=== PROVIDED RECORDS ===

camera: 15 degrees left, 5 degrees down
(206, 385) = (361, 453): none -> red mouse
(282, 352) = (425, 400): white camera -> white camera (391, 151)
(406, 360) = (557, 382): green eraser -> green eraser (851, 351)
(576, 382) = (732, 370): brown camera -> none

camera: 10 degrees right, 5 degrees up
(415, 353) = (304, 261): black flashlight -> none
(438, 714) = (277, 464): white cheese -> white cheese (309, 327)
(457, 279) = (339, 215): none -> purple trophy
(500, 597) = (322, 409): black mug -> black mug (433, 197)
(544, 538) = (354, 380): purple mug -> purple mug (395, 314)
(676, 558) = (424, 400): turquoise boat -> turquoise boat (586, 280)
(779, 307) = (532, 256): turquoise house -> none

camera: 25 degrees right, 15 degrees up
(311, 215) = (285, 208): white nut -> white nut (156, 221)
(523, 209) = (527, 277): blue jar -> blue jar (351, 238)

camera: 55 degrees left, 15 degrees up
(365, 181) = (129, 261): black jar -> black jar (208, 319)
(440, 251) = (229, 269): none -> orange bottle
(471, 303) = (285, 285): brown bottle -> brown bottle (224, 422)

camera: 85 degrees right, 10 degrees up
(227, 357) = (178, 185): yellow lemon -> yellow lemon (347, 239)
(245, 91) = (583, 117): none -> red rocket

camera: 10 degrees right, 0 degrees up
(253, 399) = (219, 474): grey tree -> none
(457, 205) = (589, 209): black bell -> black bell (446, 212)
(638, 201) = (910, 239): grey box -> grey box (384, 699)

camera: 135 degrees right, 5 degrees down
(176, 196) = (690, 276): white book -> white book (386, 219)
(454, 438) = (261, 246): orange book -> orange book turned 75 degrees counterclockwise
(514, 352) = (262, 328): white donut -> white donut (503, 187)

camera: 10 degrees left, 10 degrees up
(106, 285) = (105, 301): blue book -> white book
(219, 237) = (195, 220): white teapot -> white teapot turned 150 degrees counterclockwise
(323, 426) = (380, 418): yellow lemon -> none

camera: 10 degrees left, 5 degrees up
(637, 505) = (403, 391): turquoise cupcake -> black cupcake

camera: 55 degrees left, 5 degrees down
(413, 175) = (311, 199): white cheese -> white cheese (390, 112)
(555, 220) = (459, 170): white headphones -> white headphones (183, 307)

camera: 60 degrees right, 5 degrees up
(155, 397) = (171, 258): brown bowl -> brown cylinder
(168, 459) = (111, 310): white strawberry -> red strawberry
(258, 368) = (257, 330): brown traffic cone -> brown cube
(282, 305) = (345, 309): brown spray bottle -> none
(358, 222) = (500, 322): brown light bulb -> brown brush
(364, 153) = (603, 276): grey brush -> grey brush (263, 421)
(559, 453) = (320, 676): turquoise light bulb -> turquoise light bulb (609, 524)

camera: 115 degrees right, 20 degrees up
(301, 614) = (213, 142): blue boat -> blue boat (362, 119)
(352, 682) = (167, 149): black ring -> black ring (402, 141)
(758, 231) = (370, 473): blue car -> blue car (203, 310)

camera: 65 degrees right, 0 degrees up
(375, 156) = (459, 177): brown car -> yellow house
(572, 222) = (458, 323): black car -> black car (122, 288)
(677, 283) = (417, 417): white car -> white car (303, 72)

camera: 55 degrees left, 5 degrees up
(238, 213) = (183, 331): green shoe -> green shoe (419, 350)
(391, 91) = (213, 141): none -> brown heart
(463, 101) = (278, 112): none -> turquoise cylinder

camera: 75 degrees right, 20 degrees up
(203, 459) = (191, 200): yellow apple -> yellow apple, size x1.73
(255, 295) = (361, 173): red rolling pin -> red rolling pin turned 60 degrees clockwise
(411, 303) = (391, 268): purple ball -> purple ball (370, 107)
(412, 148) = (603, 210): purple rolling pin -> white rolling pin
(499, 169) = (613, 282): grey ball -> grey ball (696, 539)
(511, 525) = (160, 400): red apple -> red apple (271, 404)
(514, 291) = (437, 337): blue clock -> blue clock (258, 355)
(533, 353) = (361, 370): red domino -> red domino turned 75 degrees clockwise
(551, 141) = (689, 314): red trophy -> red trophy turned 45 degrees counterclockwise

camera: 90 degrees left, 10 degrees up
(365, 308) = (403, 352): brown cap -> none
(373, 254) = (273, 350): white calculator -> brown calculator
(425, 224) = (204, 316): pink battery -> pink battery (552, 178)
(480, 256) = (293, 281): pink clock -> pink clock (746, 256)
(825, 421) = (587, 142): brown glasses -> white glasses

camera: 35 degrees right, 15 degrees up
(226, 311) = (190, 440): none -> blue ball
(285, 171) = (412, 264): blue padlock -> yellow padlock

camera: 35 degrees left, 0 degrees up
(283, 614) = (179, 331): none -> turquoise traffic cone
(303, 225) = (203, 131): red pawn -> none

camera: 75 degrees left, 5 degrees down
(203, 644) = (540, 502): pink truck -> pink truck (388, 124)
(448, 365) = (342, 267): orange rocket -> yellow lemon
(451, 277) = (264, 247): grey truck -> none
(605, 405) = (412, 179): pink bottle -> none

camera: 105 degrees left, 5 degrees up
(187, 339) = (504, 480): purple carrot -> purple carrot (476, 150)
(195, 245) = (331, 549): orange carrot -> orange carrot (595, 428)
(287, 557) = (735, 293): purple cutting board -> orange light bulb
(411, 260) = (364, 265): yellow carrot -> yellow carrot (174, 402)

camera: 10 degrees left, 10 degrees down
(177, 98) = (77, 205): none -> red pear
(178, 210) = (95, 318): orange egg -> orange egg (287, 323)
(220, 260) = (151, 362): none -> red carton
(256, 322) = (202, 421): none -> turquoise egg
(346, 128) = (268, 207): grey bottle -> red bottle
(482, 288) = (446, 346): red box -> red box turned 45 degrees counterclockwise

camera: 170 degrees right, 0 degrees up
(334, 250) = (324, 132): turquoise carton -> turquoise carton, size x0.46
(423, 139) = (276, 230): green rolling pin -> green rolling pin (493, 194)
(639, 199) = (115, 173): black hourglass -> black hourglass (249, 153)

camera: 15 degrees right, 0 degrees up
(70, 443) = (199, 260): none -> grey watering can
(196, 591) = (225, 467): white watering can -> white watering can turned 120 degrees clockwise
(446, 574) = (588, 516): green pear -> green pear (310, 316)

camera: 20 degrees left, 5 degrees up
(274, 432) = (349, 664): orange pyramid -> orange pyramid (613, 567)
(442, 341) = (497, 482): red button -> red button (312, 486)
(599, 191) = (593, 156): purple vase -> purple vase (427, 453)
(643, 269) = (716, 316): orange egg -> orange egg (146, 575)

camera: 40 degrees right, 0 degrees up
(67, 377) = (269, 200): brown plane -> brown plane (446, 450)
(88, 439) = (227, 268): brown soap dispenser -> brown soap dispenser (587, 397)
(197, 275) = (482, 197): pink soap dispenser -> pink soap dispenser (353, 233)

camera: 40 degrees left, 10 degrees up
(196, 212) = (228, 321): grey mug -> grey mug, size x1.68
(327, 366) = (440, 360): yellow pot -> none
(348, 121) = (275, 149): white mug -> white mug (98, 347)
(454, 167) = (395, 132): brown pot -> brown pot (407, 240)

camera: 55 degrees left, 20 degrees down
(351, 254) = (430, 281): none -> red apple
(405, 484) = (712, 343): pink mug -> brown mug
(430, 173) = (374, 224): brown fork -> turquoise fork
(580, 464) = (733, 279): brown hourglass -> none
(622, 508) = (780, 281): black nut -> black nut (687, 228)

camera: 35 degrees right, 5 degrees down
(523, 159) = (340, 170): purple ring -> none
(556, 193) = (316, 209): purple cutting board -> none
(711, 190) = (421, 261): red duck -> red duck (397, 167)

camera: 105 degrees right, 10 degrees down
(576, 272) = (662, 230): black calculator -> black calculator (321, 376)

===

ACTIVITY: Every record shown above should appear again in your answer, unchanged.

WRITTEN ANSWER:
camera: 15 degrees left, 5 degrees down
(206, 385) = (361, 453): none -> red mouse
(282, 352) = (425, 400): white camera -> white camera (391, 151)
(406, 360) = (557, 382): green eraser -> green eraser (851, 351)
(576, 382) = (732, 370): brown camera -> none

camera: 10 degrees right, 5 degrees up
(415, 353) = (304, 261): black flashlight -> none
(438, 714) = (277, 464): white cheese -> white cheese (309, 327)
(457, 279) = (339, 215): none -> purple trophy
(500, 597) = (322, 409): black mug -> black mug (433, 197)
(544, 538) = (354, 380): purple mug -> purple mug (395, 314)
(676, 558) = (424, 400): turquoise boat -> turquoise boat (586, 280)
(779, 307) = (532, 256): turquoise house -> none

camera: 25 degrees right, 15 degrees up
(311, 215) = (285, 208): white nut -> white nut (156, 221)
(523, 209) = (527, 277): blue jar -> blue jar (351, 238)

camera: 55 degrees left, 15 degrees up
(365, 181) = (129, 261): black jar -> black jar (208, 319)
(440, 251) = (229, 269): none -> orange bottle
(471, 303) = (285, 285): brown bottle -> brown bottle (224, 422)

camera: 85 degrees right, 10 degrees up
(227, 357) = (178, 185): yellow lemon -> yellow lemon (347, 239)
(245, 91) = (583, 117): none -> red rocket

camera: 10 degrees right, 0 degrees up
(253, 399) = (219, 474): grey tree -> none
(457, 205) = (589, 209): black bell -> black bell (446, 212)
(638, 201) = (910, 239): grey box -> grey box (384, 699)

camera: 135 degrees right, 5 degrees down
(176, 196) = (690, 276): white book -> white book (386, 219)
(454, 438) = (261, 246): orange book -> orange book turned 75 degrees counterclockwise
(514, 352) = (262, 328): white donut -> white donut (503, 187)

camera: 10 degrees left, 10 degrees up
(106, 285) = (105, 301): blue book -> white book
(219, 237) = (195, 220): white teapot -> white teapot turned 150 degrees counterclockwise
(323, 426) = (380, 418): yellow lemon -> none

camera: 10 degrees left, 5 degrees up
(637, 505) = (403, 391): turquoise cupcake -> black cupcake

camera: 55 degrees left, 5 degrees down
(413, 175) = (311, 199): white cheese -> white cheese (390, 112)
(555, 220) = (459, 170): white headphones -> white headphones (183, 307)

camera: 60 degrees right, 5 degrees up
(155, 397) = (171, 258): brown bowl -> brown cylinder
(168, 459) = (111, 310): white strawberry -> red strawberry
(258, 368) = (257, 330): brown traffic cone -> brown cube
(282, 305) = (345, 309): brown spray bottle -> none
(358, 222) = (500, 322): brown light bulb -> brown brush
(364, 153) = (603, 276): grey brush -> grey brush (263, 421)
(559, 453) = (320, 676): turquoise light bulb -> turquoise light bulb (609, 524)

camera: 115 degrees right, 20 degrees up
(301, 614) = (213, 142): blue boat -> blue boat (362, 119)
(352, 682) = (167, 149): black ring -> black ring (402, 141)
(758, 231) = (370, 473): blue car -> blue car (203, 310)

camera: 65 degrees right, 0 degrees up
(375, 156) = (459, 177): brown car -> yellow house
(572, 222) = (458, 323): black car -> black car (122, 288)
(677, 283) = (417, 417): white car -> white car (303, 72)

camera: 55 degrees left, 5 degrees up
(238, 213) = (183, 331): green shoe -> green shoe (419, 350)
(391, 91) = (213, 141): none -> brown heart
(463, 101) = (278, 112): none -> turquoise cylinder

camera: 75 degrees right, 20 degrees up
(203, 459) = (191, 200): yellow apple -> yellow apple, size x1.73
(255, 295) = (361, 173): red rolling pin -> red rolling pin turned 60 degrees clockwise
(411, 303) = (391, 268): purple ball -> purple ball (370, 107)
(412, 148) = (603, 210): purple rolling pin -> white rolling pin
(499, 169) = (613, 282): grey ball -> grey ball (696, 539)
(511, 525) = (160, 400): red apple -> red apple (271, 404)
(514, 291) = (437, 337): blue clock -> blue clock (258, 355)
(533, 353) = (361, 370): red domino -> red domino turned 75 degrees clockwise
(551, 141) = (689, 314): red trophy -> red trophy turned 45 degrees counterclockwise

camera: 90 degrees left, 10 degrees up
(365, 308) = (403, 352): brown cap -> none
(373, 254) = (273, 350): white calculator -> brown calculator
(425, 224) = (204, 316): pink battery -> pink battery (552, 178)
(480, 256) = (293, 281): pink clock -> pink clock (746, 256)
(825, 421) = (587, 142): brown glasses -> white glasses

camera: 35 degrees right, 15 degrees up
(226, 311) = (190, 440): none -> blue ball
(285, 171) = (412, 264): blue padlock -> yellow padlock

camera: 35 degrees left, 0 degrees up
(283, 614) = (179, 331): none -> turquoise traffic cone
(303, 225) = (203, 131): red pawn -> none

camera: 75 degrees left, 5 degrees down
(203, 644) = (540, 502): pink truck -> pink truck (388, 124)
(448, 365) = (342, 267): orange rocket -> yellow lemon
(451, 277) = (264, 247): grey truck -> none
(605, 405) = (412, 179): pink bottle -> none

camera: 105 degrees left, 5 degrees up
(187, 339) = (504, 480): purple carrot -> purple carrot (476, 150)
(195, 245) = (331, 549): orange carrot -> orange carrot (595, 428)
(287, 557) = (735, 293): purple cutting board -> orange light bulb
(411, 260) = (364, 265): yellow carrot -> yellow carrot (174, 402)

camera: 10 degrees left, 10 degrees down
(177, 98) = (77, 205): none -> red pear
(178, 210) = (95, 318): orange egg -> orange egg (287, 323)
(220, 260) = (151, 362): none -> red carton
(256, 322) = (202, 421): none -> turquoise egg
(346, 128) = (268, 207): grey bottle -> red bottle
(482, 288) = (446, 346): red box -> red box turned 45 degrees counterclockwise

camera: 170 degrees right, 0 degrees up
(334, 250) = (324, 132): turquoise carton -> turquoise carton, size x0.46
(423, 139) = (276, 230): green rolling pin -> green rolling pin (493, 194)
(639, 199) = (115, 173): black hourglass -> black hourglass (249, 153)

camera: 15 degrees right, 0 degrees up
(70, 443) = (199, 260): none -> grey watering can
(196, 591) = (225, 467): white watering can -> white watering can turned 120 degrees clockwise
(446, 574) = (588, 516): green pear -> green pear (310, 316)

camera: 20 degrees left, 5 degrees up
(274, 432) = (349, 664): orange pyramid -> orange pyramid (613, 567)
(442, 341) = (497, 482): red button -> red button (312, 486)
(599, 191) = (593, 156): purple vase -> purple vase (427, 453)
(643, 269) = (716, 316): orange egg -> orange egg (146, 575)

camera: 40 degrees right, 0 degrees up
(67, 377) = (269, 200): brown plane -> brown plane (446, 450)
(88, 439) = (227, 268): brown soap dispenser -> brown soap dispenser (587, 397)
(197, 275) = (482, 197): pink soap dispenser -> pink soap dispenser (353, 233)

camera: 40 degrees left, 10 degrees up
(196, 212) = (228, 321): grey mug -> grey mug, size x1.68
(327, 366) = (440, 360): yellow pot -> none
(348, 121) = (275, 149): white mug -> white mug (98, 347)
(454, 167) = (395, 132): brown pot -> brown pot (407, 240)

camera: 55 degrees left, 20 degrees down
(351, 254) = (430, 281): none -> red apple
(405, 484) = (712, 343): pink mug -> brown mug
(430, 173) = (374, 224): brown fork -> turquoise fork
(580, 464) = (733, 279): brown hourglass -> none
(622, 508) = (780, 281): black nut -> black nut (687, 228)

camera: 35 degrees right, 5 degrees down
(523, 159) = (340, 170): purple ring -> none
(556, 193) = (316, 209): purple cutting board -> none
(711, 190) = (421, 261): red duck -> red duck (397, 167)

camera: 105 degrees right, 10 degrees down
(576, 272) = (662, 230): black calculator -> black calculator (321, 376)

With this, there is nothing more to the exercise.